--- Task material Enclosed Below ---

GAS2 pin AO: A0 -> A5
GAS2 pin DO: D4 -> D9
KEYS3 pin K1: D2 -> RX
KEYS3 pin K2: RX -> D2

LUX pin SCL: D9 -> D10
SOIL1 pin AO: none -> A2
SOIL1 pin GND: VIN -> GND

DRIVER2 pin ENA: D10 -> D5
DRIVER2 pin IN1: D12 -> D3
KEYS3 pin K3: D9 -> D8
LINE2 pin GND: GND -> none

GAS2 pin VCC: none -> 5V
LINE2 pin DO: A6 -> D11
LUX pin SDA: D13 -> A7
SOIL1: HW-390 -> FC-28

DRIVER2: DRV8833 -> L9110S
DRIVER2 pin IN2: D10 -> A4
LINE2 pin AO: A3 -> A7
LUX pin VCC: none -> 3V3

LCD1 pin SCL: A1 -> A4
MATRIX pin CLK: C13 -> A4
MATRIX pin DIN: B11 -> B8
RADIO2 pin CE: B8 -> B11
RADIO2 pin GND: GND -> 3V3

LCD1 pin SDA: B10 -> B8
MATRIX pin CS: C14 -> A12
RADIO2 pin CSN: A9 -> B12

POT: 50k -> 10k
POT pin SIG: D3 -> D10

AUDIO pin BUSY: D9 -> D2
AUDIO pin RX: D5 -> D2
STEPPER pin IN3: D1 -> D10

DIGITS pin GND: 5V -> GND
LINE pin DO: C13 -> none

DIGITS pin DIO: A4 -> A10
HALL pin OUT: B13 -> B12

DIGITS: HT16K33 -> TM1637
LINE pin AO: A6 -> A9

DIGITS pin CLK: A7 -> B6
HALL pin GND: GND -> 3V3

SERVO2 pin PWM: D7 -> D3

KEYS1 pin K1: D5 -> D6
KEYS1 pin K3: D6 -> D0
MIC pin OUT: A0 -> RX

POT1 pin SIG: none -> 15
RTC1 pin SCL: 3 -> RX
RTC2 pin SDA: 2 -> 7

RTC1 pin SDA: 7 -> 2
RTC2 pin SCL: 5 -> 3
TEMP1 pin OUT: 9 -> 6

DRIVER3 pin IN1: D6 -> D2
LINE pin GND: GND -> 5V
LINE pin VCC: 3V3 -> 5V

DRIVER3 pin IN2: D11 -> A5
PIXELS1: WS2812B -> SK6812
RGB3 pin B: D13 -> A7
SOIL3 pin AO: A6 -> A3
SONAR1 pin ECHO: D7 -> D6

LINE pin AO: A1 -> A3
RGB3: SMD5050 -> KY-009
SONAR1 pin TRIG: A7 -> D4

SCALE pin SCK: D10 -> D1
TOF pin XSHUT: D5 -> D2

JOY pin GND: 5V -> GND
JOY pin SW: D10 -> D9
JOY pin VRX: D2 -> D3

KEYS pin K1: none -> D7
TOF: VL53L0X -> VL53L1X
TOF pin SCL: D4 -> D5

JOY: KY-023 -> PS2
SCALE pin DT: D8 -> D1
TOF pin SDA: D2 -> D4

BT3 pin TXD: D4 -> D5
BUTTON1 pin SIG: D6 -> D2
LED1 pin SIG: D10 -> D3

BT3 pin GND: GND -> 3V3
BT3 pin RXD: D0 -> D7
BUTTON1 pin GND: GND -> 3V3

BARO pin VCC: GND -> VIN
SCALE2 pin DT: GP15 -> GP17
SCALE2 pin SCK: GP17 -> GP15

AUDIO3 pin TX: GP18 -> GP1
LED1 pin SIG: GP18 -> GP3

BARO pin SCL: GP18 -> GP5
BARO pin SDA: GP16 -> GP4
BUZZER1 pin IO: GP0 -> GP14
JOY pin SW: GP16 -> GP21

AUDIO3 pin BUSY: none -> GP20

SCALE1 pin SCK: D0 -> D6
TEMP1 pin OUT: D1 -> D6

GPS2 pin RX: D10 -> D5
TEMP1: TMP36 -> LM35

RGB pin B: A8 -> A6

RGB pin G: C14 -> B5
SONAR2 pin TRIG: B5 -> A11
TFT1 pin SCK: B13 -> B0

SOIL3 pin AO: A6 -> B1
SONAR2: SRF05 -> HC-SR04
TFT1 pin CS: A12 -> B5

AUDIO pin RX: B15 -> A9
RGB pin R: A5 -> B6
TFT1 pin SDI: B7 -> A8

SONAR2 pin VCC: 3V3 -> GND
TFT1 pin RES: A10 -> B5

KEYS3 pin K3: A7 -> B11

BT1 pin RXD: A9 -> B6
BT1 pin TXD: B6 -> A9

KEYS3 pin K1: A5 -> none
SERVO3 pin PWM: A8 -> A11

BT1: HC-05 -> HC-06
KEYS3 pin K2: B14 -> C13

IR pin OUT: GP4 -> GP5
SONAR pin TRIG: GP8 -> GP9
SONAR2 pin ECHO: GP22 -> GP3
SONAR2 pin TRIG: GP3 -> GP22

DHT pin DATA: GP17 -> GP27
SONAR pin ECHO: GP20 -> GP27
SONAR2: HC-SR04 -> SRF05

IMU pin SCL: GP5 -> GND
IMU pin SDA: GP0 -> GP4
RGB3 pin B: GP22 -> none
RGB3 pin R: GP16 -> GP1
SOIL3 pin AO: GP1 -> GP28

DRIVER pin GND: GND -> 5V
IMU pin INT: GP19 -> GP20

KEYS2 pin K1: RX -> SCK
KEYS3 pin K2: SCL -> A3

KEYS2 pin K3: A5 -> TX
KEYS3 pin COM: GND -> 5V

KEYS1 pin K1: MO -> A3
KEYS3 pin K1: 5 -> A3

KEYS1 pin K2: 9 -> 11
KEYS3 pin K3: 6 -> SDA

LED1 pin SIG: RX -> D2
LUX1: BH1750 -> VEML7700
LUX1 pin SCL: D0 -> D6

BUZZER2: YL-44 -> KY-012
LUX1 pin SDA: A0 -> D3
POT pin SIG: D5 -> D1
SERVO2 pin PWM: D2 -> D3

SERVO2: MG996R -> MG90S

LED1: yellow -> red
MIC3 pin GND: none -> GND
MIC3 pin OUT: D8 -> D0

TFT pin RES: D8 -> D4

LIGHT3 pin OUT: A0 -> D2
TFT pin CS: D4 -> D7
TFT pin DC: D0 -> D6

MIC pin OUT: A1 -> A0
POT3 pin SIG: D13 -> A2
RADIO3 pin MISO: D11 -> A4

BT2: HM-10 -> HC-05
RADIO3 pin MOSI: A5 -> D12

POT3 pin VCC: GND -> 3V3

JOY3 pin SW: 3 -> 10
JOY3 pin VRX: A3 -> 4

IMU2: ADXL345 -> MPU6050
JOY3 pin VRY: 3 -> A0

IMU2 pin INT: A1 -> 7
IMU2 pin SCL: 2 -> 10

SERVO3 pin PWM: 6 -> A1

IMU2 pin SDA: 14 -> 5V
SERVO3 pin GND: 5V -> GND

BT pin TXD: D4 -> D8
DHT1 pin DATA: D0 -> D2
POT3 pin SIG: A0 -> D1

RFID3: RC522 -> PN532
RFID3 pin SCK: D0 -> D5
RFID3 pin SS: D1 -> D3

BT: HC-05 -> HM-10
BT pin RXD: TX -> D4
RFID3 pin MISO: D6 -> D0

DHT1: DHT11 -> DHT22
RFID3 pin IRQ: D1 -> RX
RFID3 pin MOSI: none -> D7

--- End of Enclosed Task material ---

Task item
Copy whichever lines above contain the string "DATA".

Solution to this problem
DHT pin DATA: GP17 -> GP27
DHT1 pin DATA: D0 -> D2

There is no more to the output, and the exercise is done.